*Directions*
Across the entries below, how many lines contain the word "crimson"? Give the number alone.

*Provided records*

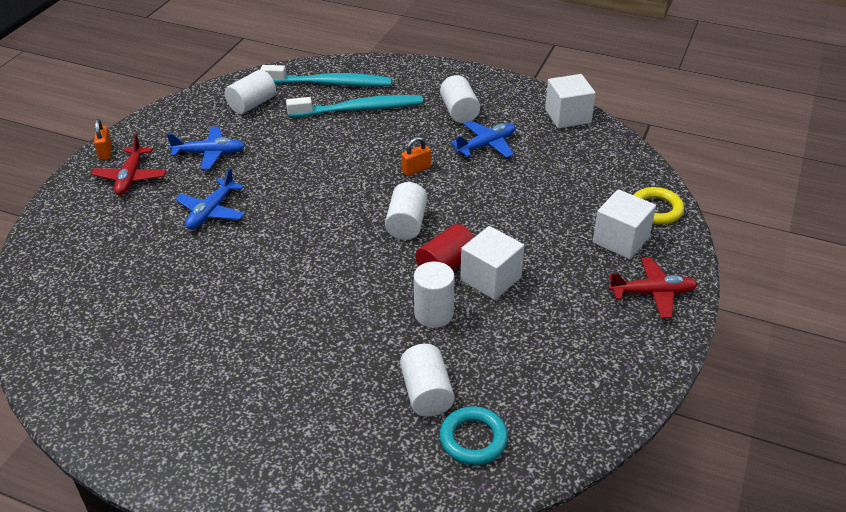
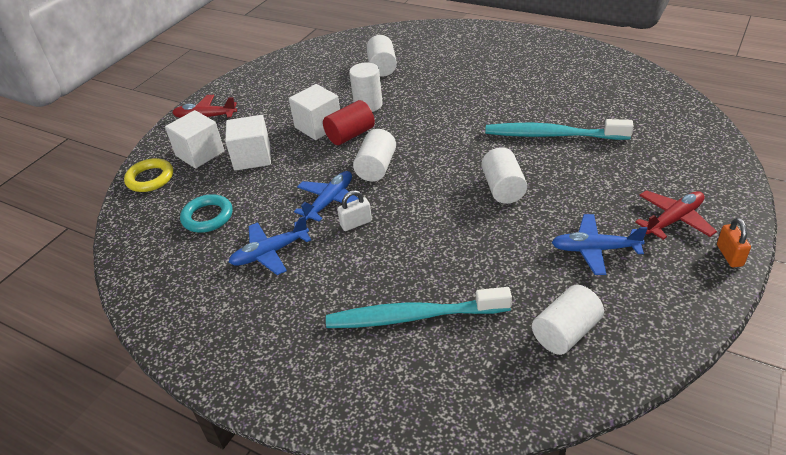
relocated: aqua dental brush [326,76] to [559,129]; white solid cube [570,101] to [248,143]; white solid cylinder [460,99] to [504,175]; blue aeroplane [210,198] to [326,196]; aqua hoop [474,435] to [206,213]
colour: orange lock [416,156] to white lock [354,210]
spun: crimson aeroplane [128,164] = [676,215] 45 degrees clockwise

* * *

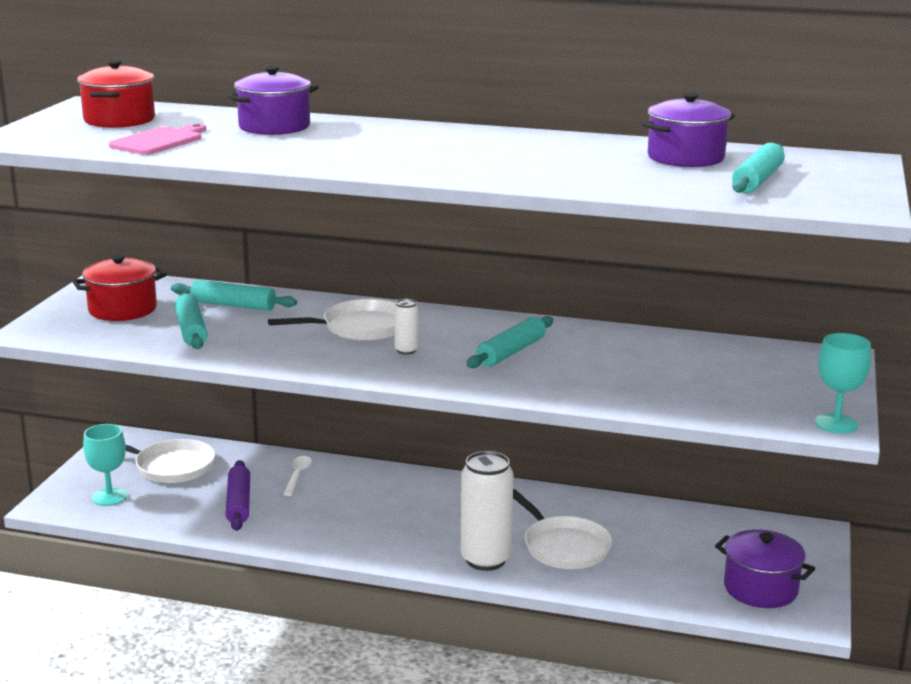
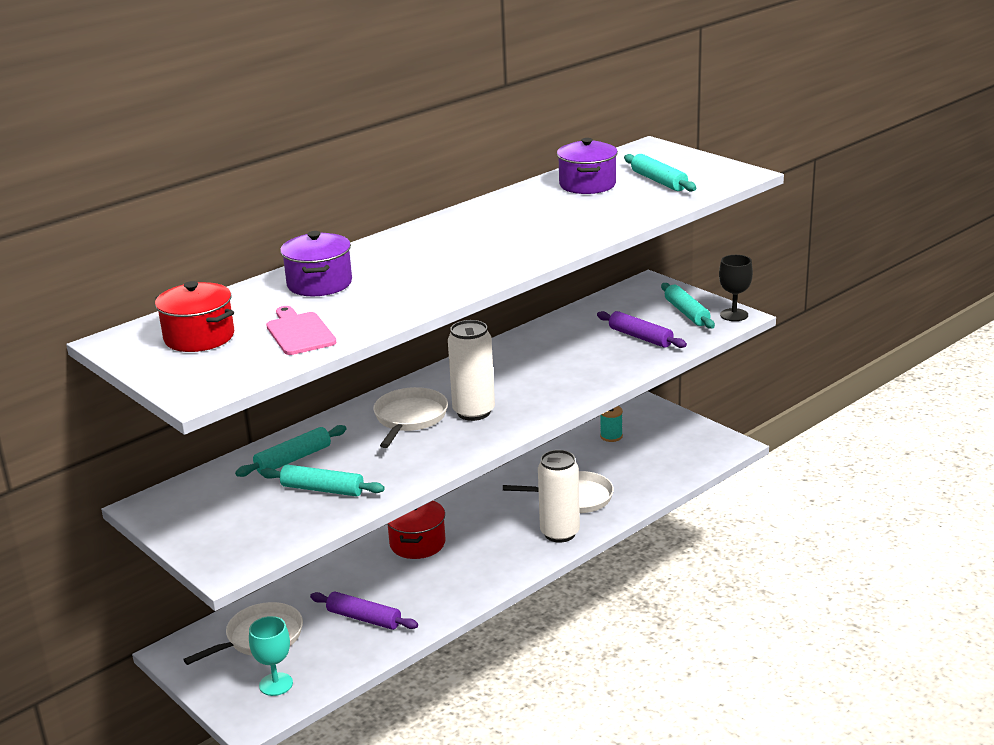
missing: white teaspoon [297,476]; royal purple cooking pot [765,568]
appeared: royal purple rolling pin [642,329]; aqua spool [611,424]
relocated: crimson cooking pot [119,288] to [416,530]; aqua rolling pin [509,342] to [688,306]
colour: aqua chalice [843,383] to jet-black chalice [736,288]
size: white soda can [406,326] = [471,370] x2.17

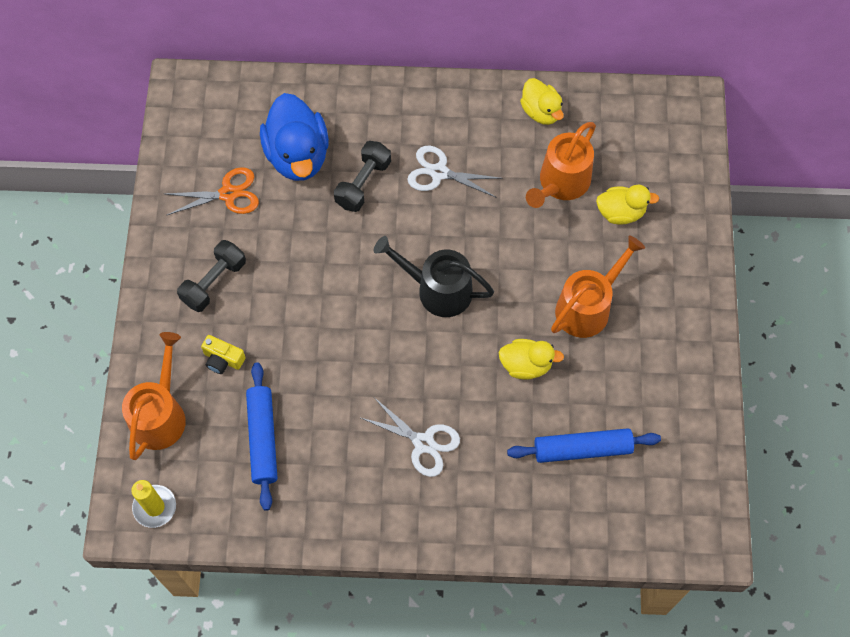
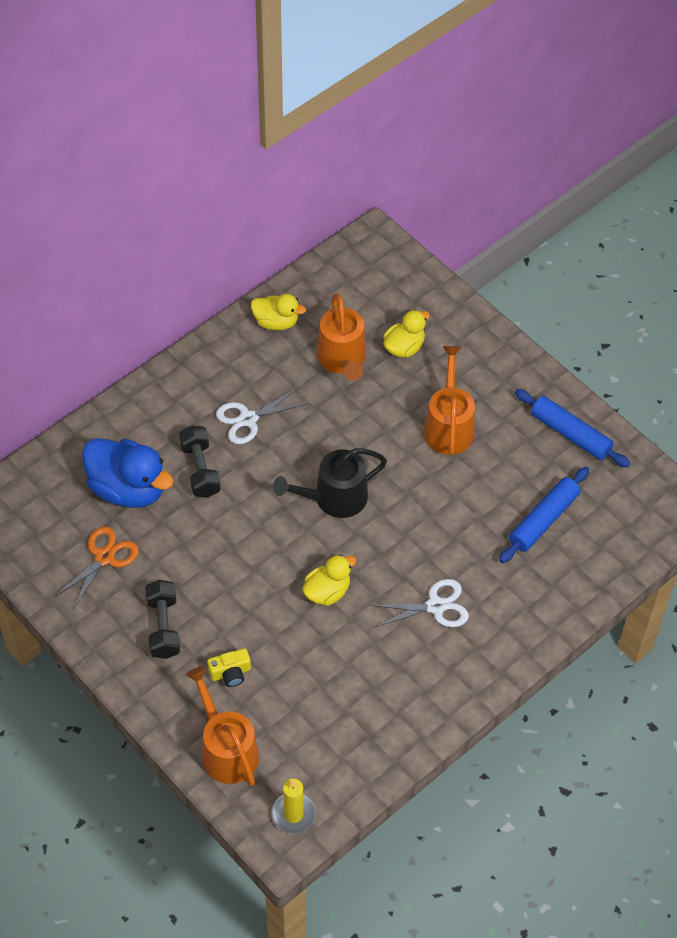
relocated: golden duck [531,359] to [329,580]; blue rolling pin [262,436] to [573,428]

*Solution*
2